+++ TASK MATERIAL +++
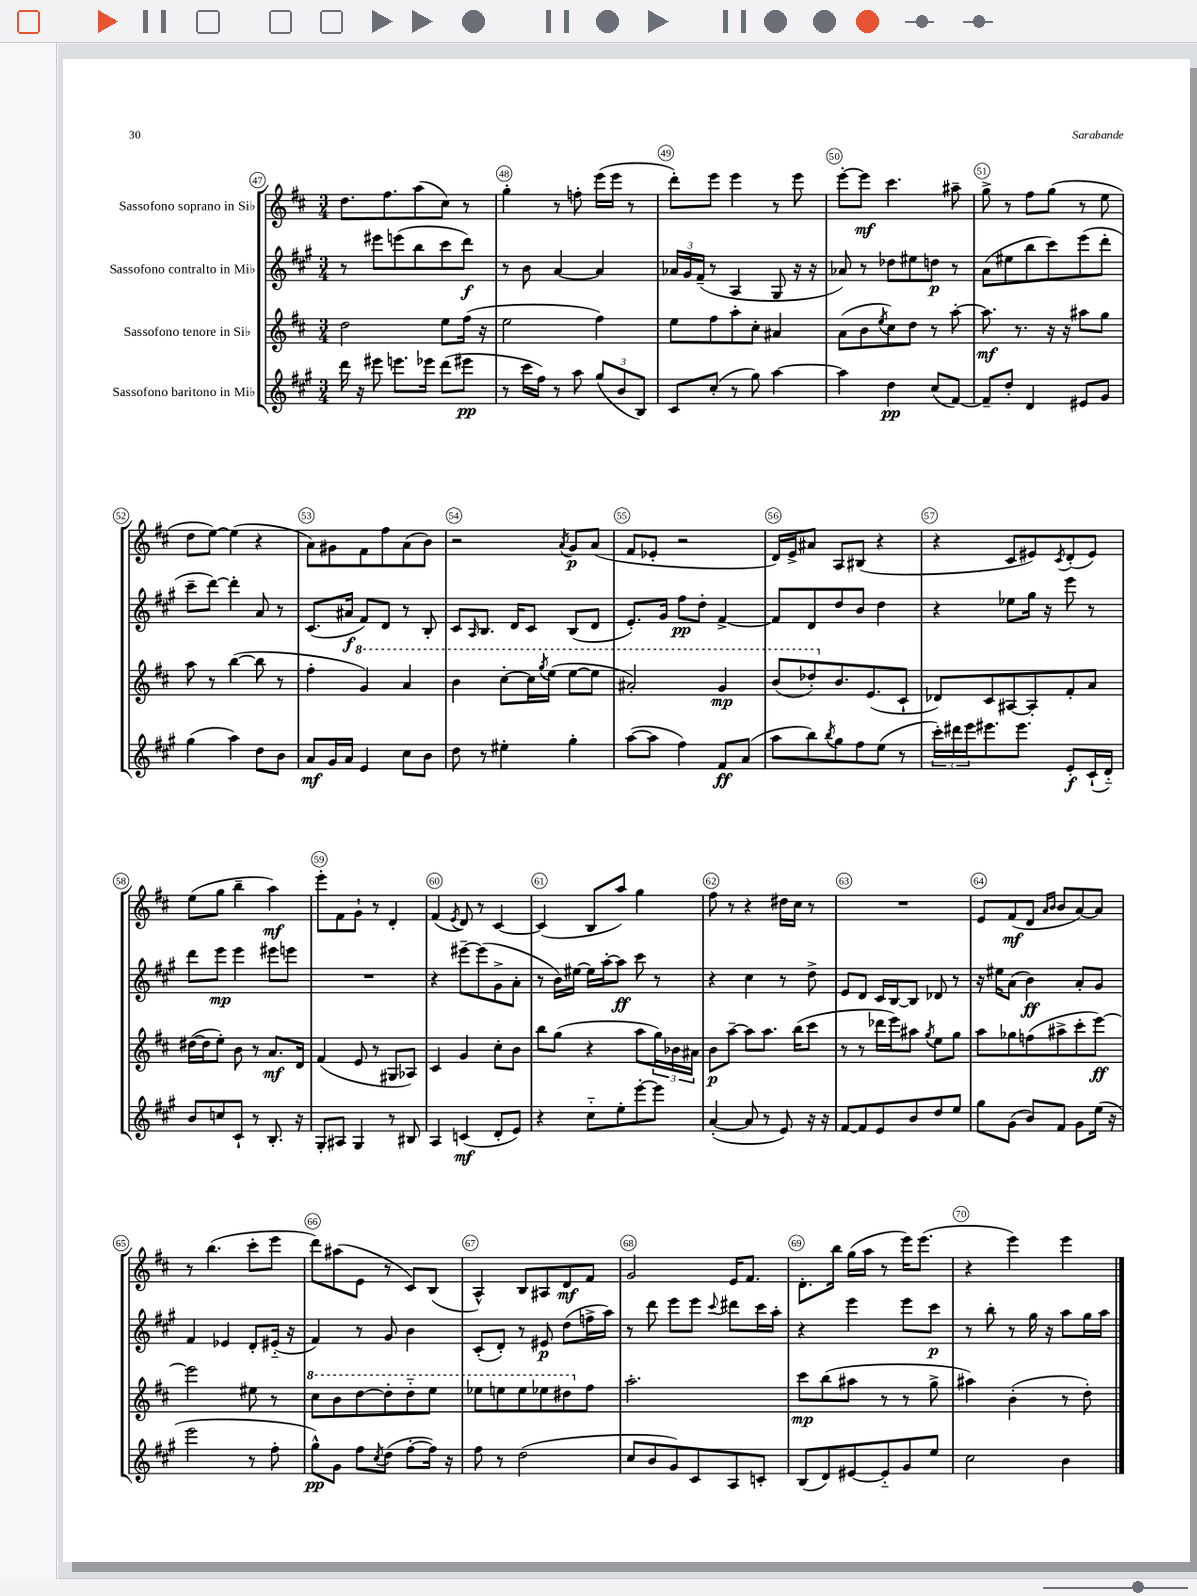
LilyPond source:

<<
\new StaffGroup <<
\new Staff = "s0" \with { instrumentName = "Sassofono soprano in Sib" } {
    \clef treble \key d \major \numericTimeSignature \time 3/4
    d''8. fis''8. a''8( cis''8) r8 |
    g''4-. r8 f''8-. e'''16( e'''16 r8 |
    d'''8-.) e'''8 e'''4 r8 e'''8 |
    e'''8~-. e'''8\mf cis'''4. ais''8-- |
    g''8-> r8 fis''8 g''8( r8 e''8 |
    d''8 e''8~) e''4( r4 |
    a'8) gis'8 fis'8 fis''8 a'8( b'8) |
    r2 \acciaccatura { a'8 } g'8\p a'8( |
    fis'8 ees'8-. r2 |
    d'16) e'16-> ais'8 a8 bis8( r4 |
    r4 cis'8 eis'8) \acciaccatura { cis'8 } d'8-.( eis'8) |
    e''8( g''8 b''4-- a''4\mf) |
    e'''8-. fis'8 g'8-! r8 d'4-. |
    fis'4( \acciaccatura { e'8 } d'8) r8 cis'4~ |
    cis'4( b8 a''8) g''4 |
    fis''8 r8 r4 dis''16 cis''16 r8 |
    R2. |
    e'8 fis'8\mf( d'8 \grace { a'16 b'16 } b'8 a'8~) a'8 |
    r8 b''4.( cis'''8-. e'''8 |
    d'''8) ais''8( e'8 r8 cis'8) b8( |
    a4-^) b8 ais8 d'8\mf fis'8 |
    g'2 e'16 fis'8. |
    d'8.-. b''16 g''16( a''16 r8 e'''16) e'''8.( |
    r4 e'''4) e'''4 \bar "|." |
}
\new Staff = "s1" \with { instrumentName = "Sassofono contralto in Mib" } {
    \clef treble \key a \major \numericTimeSignature \time 3/4
    r8 eis'''8 e'''8( b''8 cis'''8 d'''8\f) |
    r8 b'8 a'4~ a'4 |
    \tuplet 3/2 { aes'16 gis'16 fis'16--( } r8 a4 gis8 r16 r16 |
    aes'8) r8 des''8 eis''8 d''8\p r8 |
    a'8( eis''8 b''8 cis'''8) e'''8( d'''8-. |
    cis'''8-- d'''8~) d'''4-. a'8 r8 |
    cis'8.( ais'16\f fis'8) d'8 r8 b8-. |
    cis'8 \grace { a16 } b8. d'16 cis'8 b8( d'8 |
    e'8.-.) gis'16 fis''8\pp d''8-. fis'4~-> |
    fis'8 d'8 d''8 b'8 d''4 |
    r4 ees''8 gis''16 r16 e'''8 r8 |
    d'''8 e'''8\mp e'''4 eis'''8 e'''8 |
    R2. |
    r4 eis'''8~-- eis'''8( gis'8-> a'8-. |
    r8 b'16) eis''16~ eis''16 a''16~-. a''8\ff cis'''8 r8 |
    r4 cis''4 r8 d''8-> |
    e'8 d'8 cis'16 b16~ b8 des'8 r8 |
    r16 eis''16 a'8( b'4\ff) a'8-. gis'8 |
    fis'4 ees'4 d'8-. eis'16-_( r16 |
    fis'4) r8 gis'8 b'4 |
    cis'8-.( d'8-.) r8 eis'8\p d''8( f''16-> a''16) |
    r8 d'''8 e'''8 e'''8 \appoggiatura { cis'''8 } dis'''8 cis'''16 a''16-. |
    r4 e'''4 e'''8 cis'''8\p |
    r8 b''8-. r8 gis''16 r16 a''8 gis''16 a''16 \bar "|." |
}
\new Staff = "s2" \with { instrumentName = "Sassofono tenore in Sib" } {
    \clef treble \key d \major \numericTimeSignature \time 3/4
    d''2 e''8 fis''16( r16 |
    e''2 fis''4) |
    e''8 fis''8 a''8-. cis''8-. ais'4 |
    a'8( b'8 \acciaccatura { e''8 } cis''8) d''8 r8 a''8~-. |
    a''8.\mf r8. r16 r16 ais''8 g''8 |
    a''8 r8 b''4~( b''8 r8 |
    fis''4-. \ottava #1 g''4) a''4 |
    b''4 cis'''8~-. cis'''16 \acciaccatura { g'''8 } e'''16( e'''8~ e'''8 |
    ais''2-.) g''4\mp |
    b''8( des'''8-.) \ottava #0 b'8. e'8.( cis'8-! |
    des'8) cis'8 ais8~ ais8-. fis'8-. a'8 |
    dis''16~( dis''16 e''8-.) b'8 r8 a'8.\mf d'16 |
    fis'4( e'8 r8 gis8 aes8) |
    cis'4 g'4 cis''8-. b'8 |
    b''8 g''8( r4 a''8 \tuplet 3/2 { g''16) bes'16 ais'16 } |
    b'8\p a''8~-- a''8 a''8. b''16( cis'''8 |
    r8 r8 des'''16 e'''16) ais''8 \acciaccatura { g''8 } e''8 g''8 |
    a''8 ges''8 f''8( ais''8-> cis'''8-. e'''8~\ff) |
    e'''2 eis''8 r8 |
    \ottava #1 cis'''8 b''8 d'''8~ d'''8-. d'''8-_ e'''8 |
    ees'''8 e'''8 e'''8 ees'''8 dis'''8 \ottava #0 fis''8 |
    a''2.-. |
    cis'''8\mp b''8( ais''8 r8 r8 g''8-> |
    ais''4) b'4-.( r8 d''8-.) \bar "|." |
}
\new Staff = "s3" \with { instrumentName = "Sassofono baritono in Mib" } {
    \clef treble \key a \major \numericTimeSignature \time 3/4
    d'''16 r16 eis'''8 e'''8. ees'''16 d'''8( eis'''8\pp |
    r8 cis'''16 fis''16) r8 a''8 \tuplet 3/2 { gis''8( b'8 b8) } |
    cis'8 cis''8-.( r8 gis''8) a''4~ |
    a''4 d''4\pp cis''8( fis'8~) |
    fis'8-- d''8-. d'4 eis'8 gis'8 |
    gis''4( a''4) d''8 b'8 |
    a'8\mf gis'16 a'16 e'4 cis''8 b'8 |
    d''8 r8 eis''4-. gis''4-. |
    a''8~( a''8 fis''4) fis'8\ff a'8( |
    a''8 b''8) \acciaccatura { b''8 } gis''8 fis''8 e''8( r8 |
    \tuplet 3/2 { cis'''16-.) dis'''16 e'''16 } eis'''8. eis'''8. e'8-.\f cis'16-!( d'16-_) |
    b'8 c''8 cis'8-! r8 b8.-. r16 |
    gis8-. ais8 gis4 r8 bis8 |
    a4 c'4\mf( d'8-. e'8) |
    r4 cis''8-_ e''8-. e'''8~-. e'''8 |
    a'4~-.( a'8 r8 e'8) r16 r16 |
    fis'8~ fis'8 e'8 b'8 d''8 e''8 |
    gis''8 gis'8( b'8) fis'8 gis'8 e''16( r16 |
    e'''2 r8 fis''8-. |
    gis''8-^\pp) gis'8 fis''8 \acciaccatura { cis''8 } d''8( fis''8~-. fis''16) r16 |
    fis''8 r8 d''2( |
    cis''8 b'8 gis'8) cis'8 a8 c'8-. |
    b8( d'8) eis'8~ eis'8-_ gis'8 e''8 |
    cis''2 b'4 \bar "|." |
}
>>
>>
\layout { \context { \Score currentBarNumber = #47 \override BarNumber.break-visibility = ##(#f #t #t) barNumberVisibility = #all-bar-numbers-visible \override BarNumber.stencil = #(make-stencil-circler 0.1 0.3 ly:text-interface::print) } }
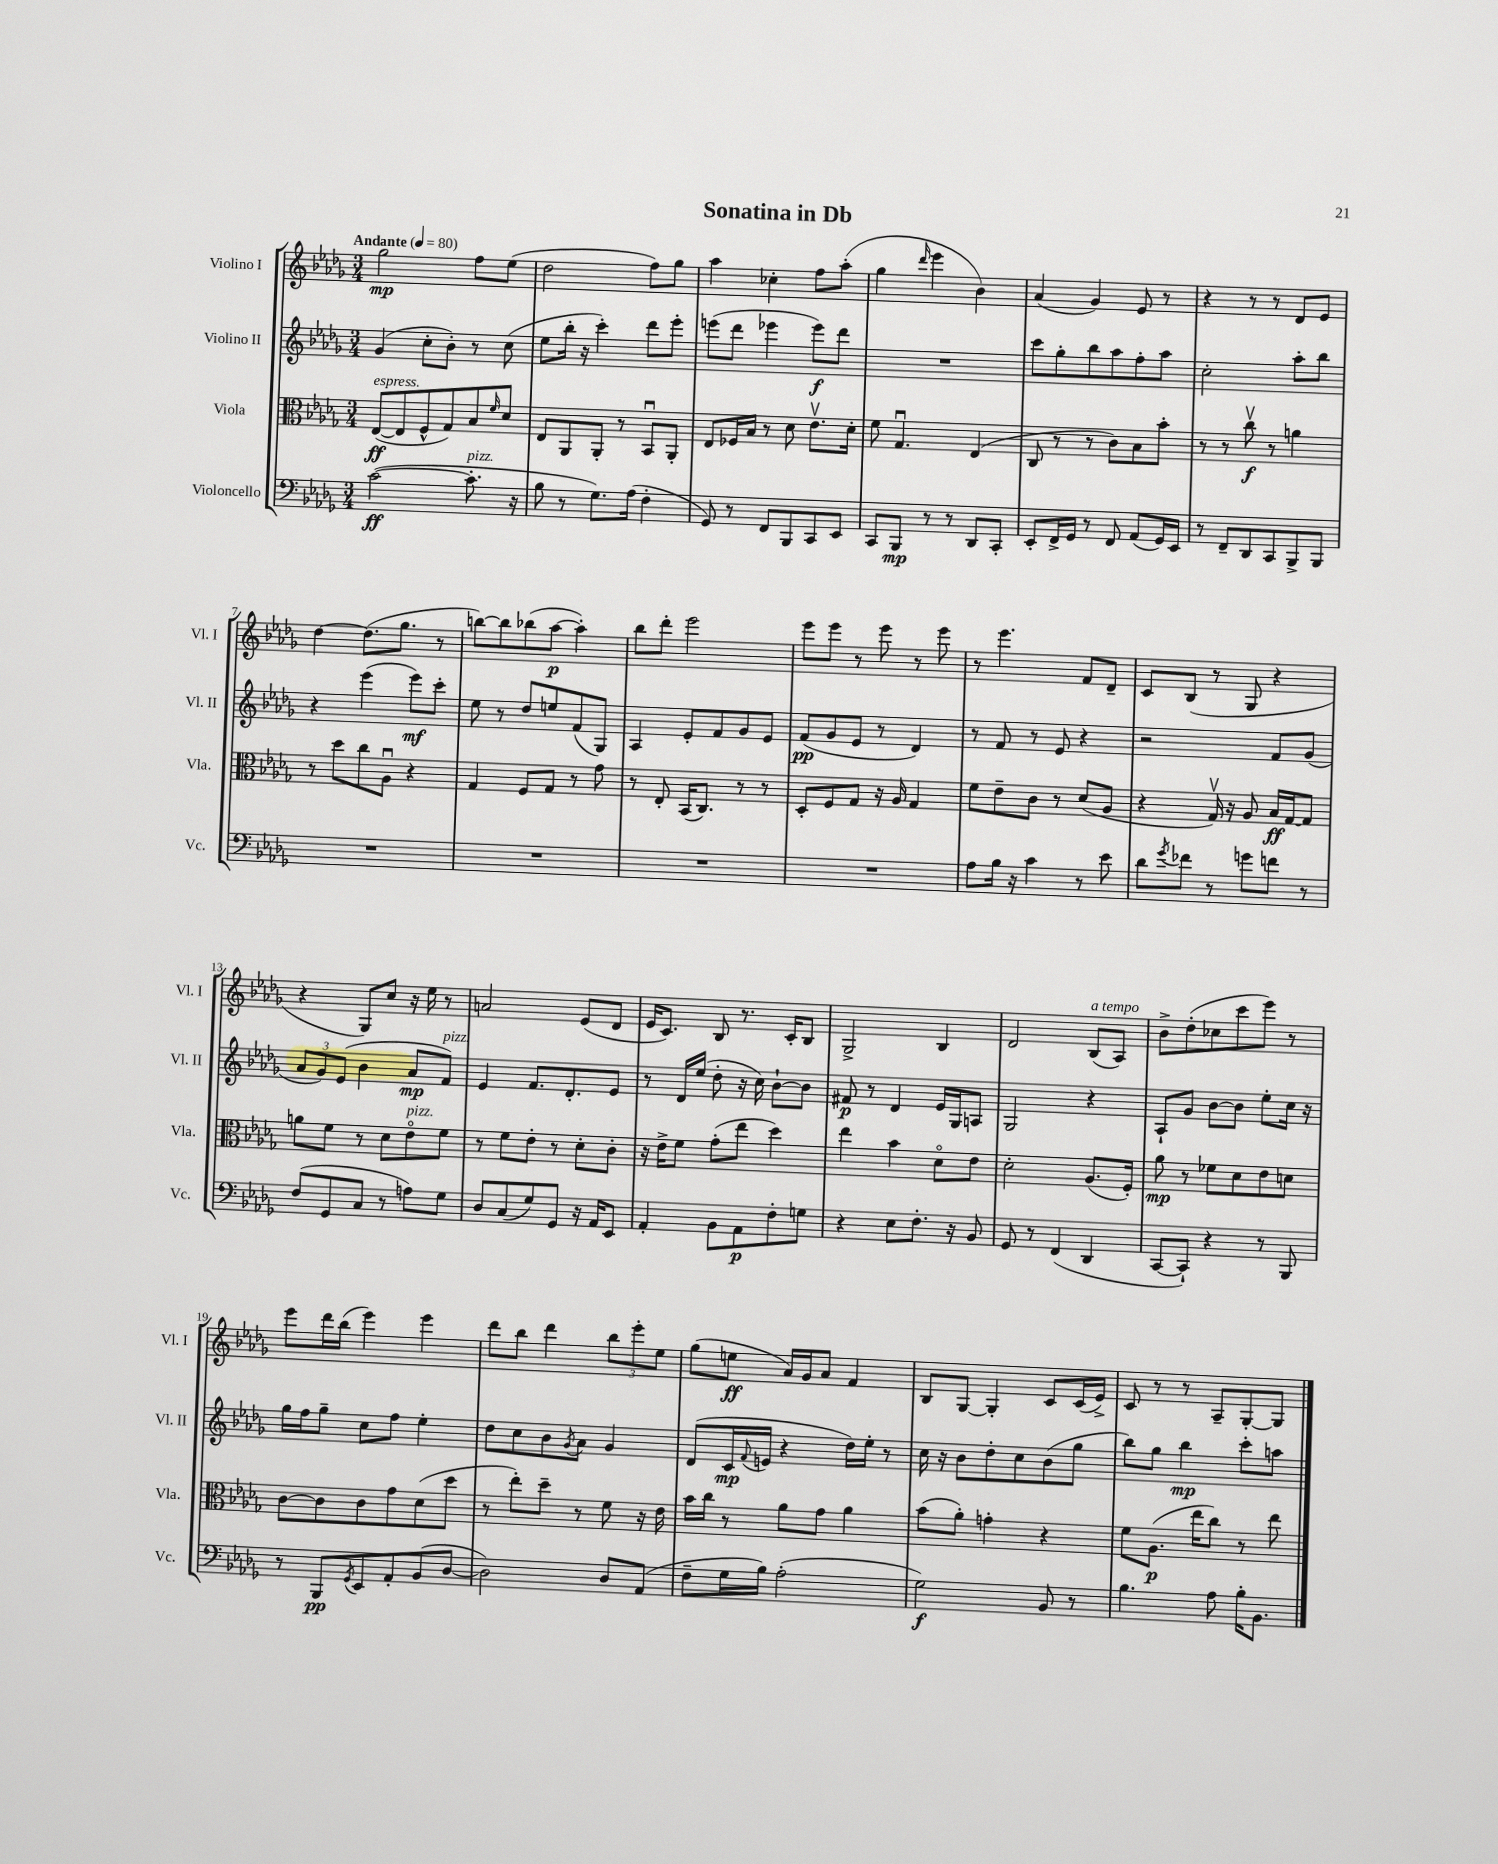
+++
» **INSTRUCTIONS FOR THE TASK**
Find every line in the entries that contains the string "Sassofono" and copy each of those lines.

» **THE REPLY**
\new Staff = "s0" \with { instrumentName = "Sassofono soprano in Sib" } {
\new Staff = "s1" \with { instrumentName = "Sassofono contralto in Mib" } {
\new Staff = "s2" \with { instrumentName = "Sassofono tenore in Sib" } {
\new Staff = "s3" \with { instrumentName = "Sassofono baritono in Mib" } {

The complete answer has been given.